### [TASK]
Where an image appears in the data, omit it and reproduce the rest exactly.

### [INFORMATION PROVIDED]

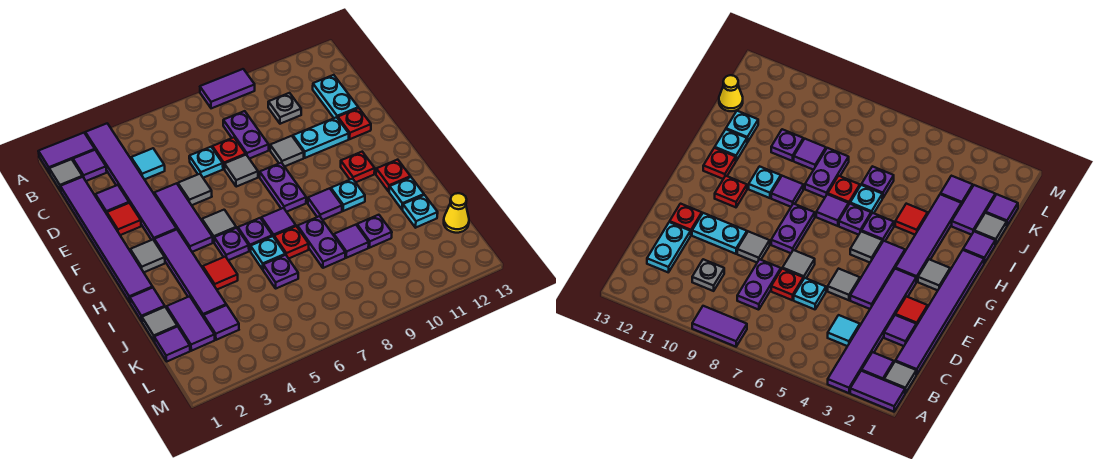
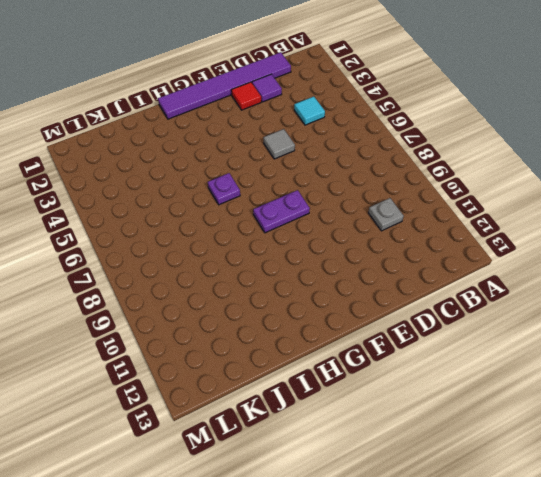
none -> purple tile A1:A2 level 1
none -> purple tile A3:F3 level 1
none -> purple tile A8:A9 level 1
none -> grey tile B1 level 1

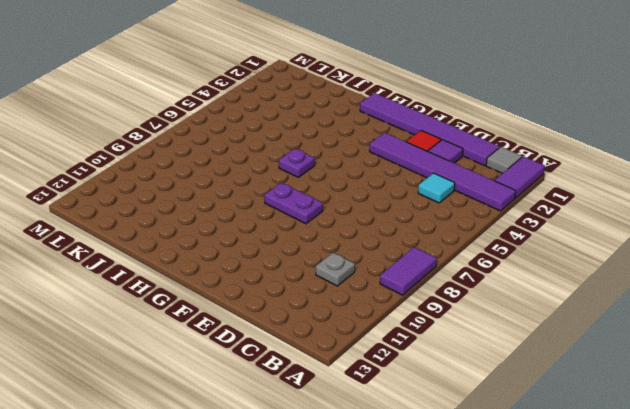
none -> purple tile B2 level 1
none -> purple plate C8:D8 level 1
none -> cyan plate C12:D12 level 1
none -> cyan plate D6 level 1

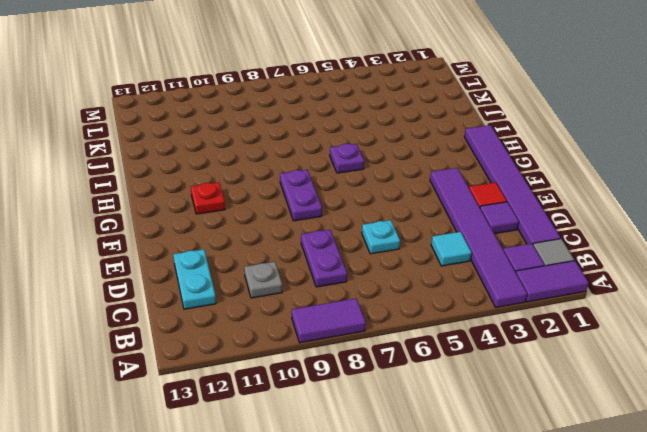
none -> red plate D7 level 1
none -> purple tile E4:G4 level 1
none -> grey tile E5 level 1
none -> grey tile E7 level 1

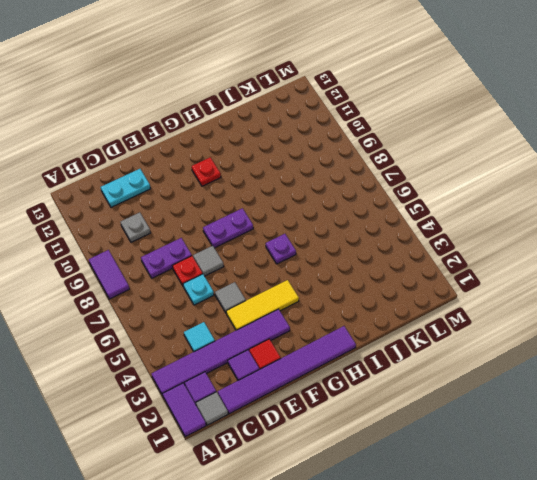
yellow tile E4:G4 level 1 -> purple tile E4:G4 level 1
none -> grey tile E9 level 1
none -> cyan plate E10:E11 level 1
none -> red plate E12 level 1
none -> grey tile G2 level 1

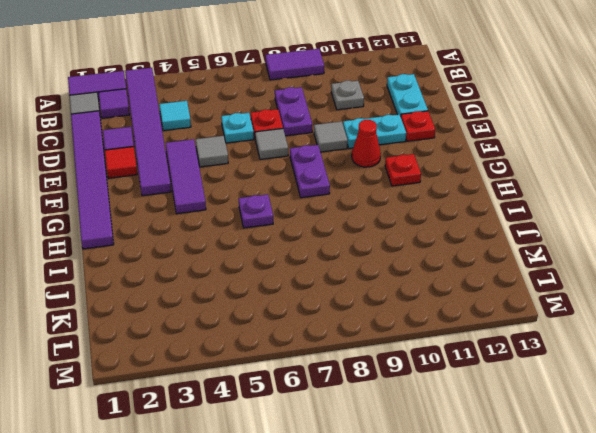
red cone F10 level 1 -> none
none -> grey tile G2 level 1
none -> purple tile G3:J3 level 1
none -> grey tile G5 level 1
none -> purple plate H5 level 1

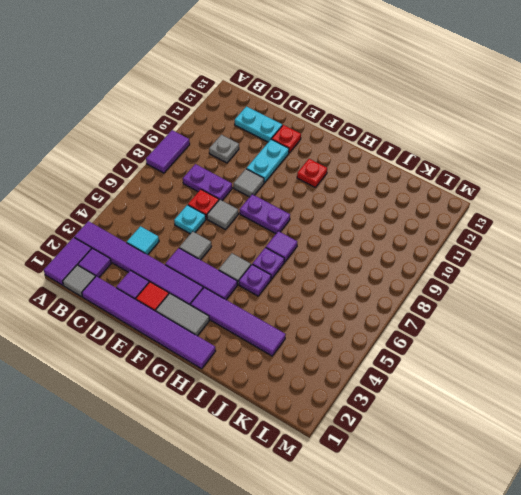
grey tile F2:G2 level 1 -> grey tile G2 level 1
none -> purple tile H9 level 1
none -> cyan plate H10 level 1
none -> red plate H12 level 1
none -> purple tile I1 level 1

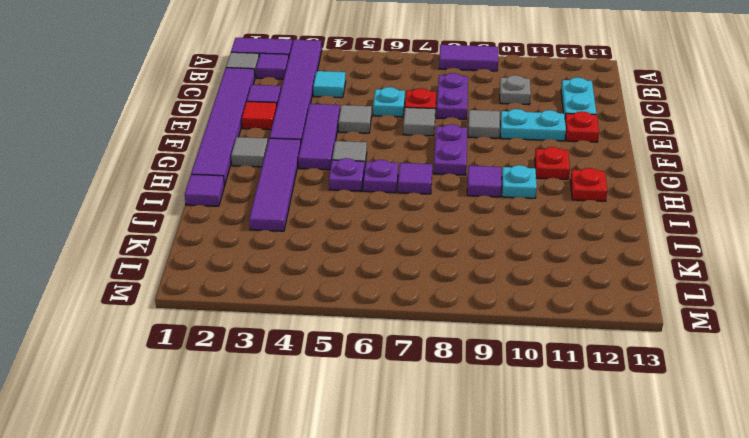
none -> red tile I4 level 1
none -> cyan plate I6 level 1
none -> red plate I7 level 1
none -> purple plate I8:J8 level 1

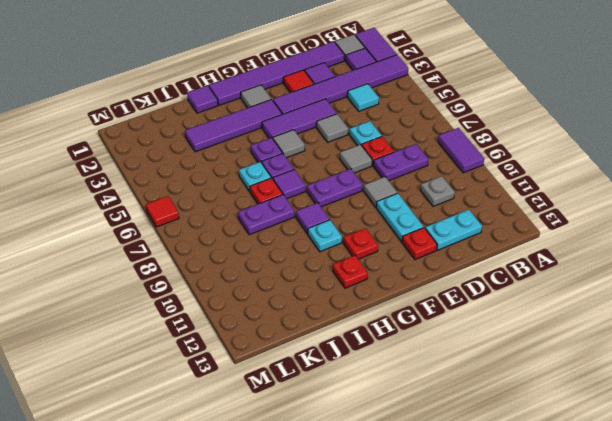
red tile M6 level 1 -> red tile I4 level 1
none -> cyan plate I12 level 1
none -> grey tile J1 level 1
none -> purple tile J2:K2 level 1
none -> purple plate J6 level 1

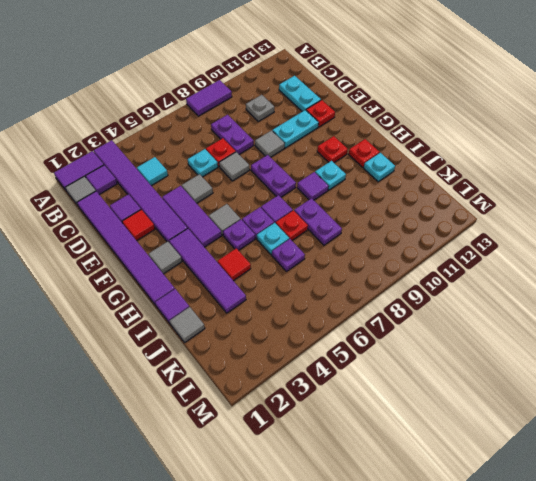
none -> purple tile J2:K2 level 1
none -> purple tile J9 level 1
none -> purple plate J10 level 1
none -> cyan plate J12 level 1

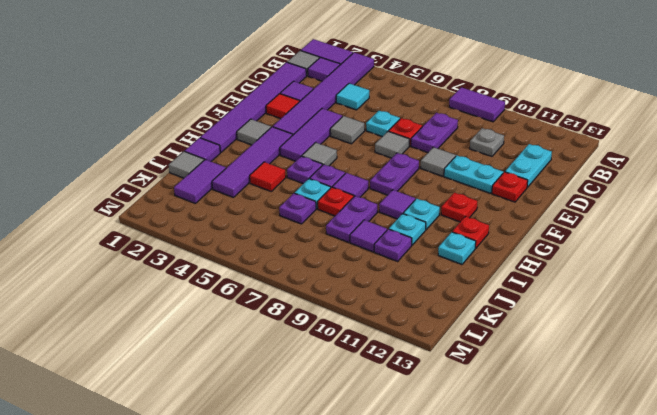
cyan plate I10 level 1 -> cyan plate J12 level 1
none -> purple tile K1 level 1
none -> purple tile K3 level 1
none -> yellow cone K13 level 1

### [RESULT OF THE EXERCISE]
none -> purple tile A1:A2 level 1
none -> purple tile A3:F3 level 1
none -> purple tile A8:A9 level 1
none -> grey tile B1 level 1

none -> purple tile B2 level 1
none -> purple plate C8:D8 level 1
none -> cyan plate C12:D12 level 1
none -> cyan plate D6 level 1

none -> red plate D7 level 1
none -> purple tile E4:G4 level 1
none -> grey tile E5 level 1
none -> grey tile E7 level 1

yellow tile E4:G4 level 1 -> purple tile E4:G4 level 1
none -> grey tile E9 level 1
none -> cyan plate E10:E11 level 1
none -> red plate E12 level 1
none -> grey tile G2 level 1

red cone F10 level 1 -> none
none -> grey tile G2 level 1
none -> purple tile G3:J3 level 1
none -> grey tile G5 level 1
none -> purple plate H5 level 1

grey tile F2:G2 level 1 -> grey tile G2 level 1
none -> purple tile H9 level 1
none -> cyan plate H10 level 1
none -> red plate H12 level 1
none -> purple tile I1 level 1

none -> red tile I4 level 1
none -> cyan plate I6 level 1
none -> red plate I7 level 1
none -> purple plate I8:J8 level 1

red tile M6 level 1 -> red tile I4 level 1
none -> cyan plate I12 level 1
none -> grey tile J1 level 1
none -> purple tile J2:K2 level 1
none -> purple plate J6 level 1

none -> purple tile J2:K2 level 1
none -> purple tile J9 level 1
none -> purple plate J10 level 1
none -> cyan plate J12 level 1

cyan plate I10 level 1 -> cyan plate J12 level 1
none -> purple tile K1 level 1
none -> purple tile K3 level 1
none -> yellow cone K13 level 1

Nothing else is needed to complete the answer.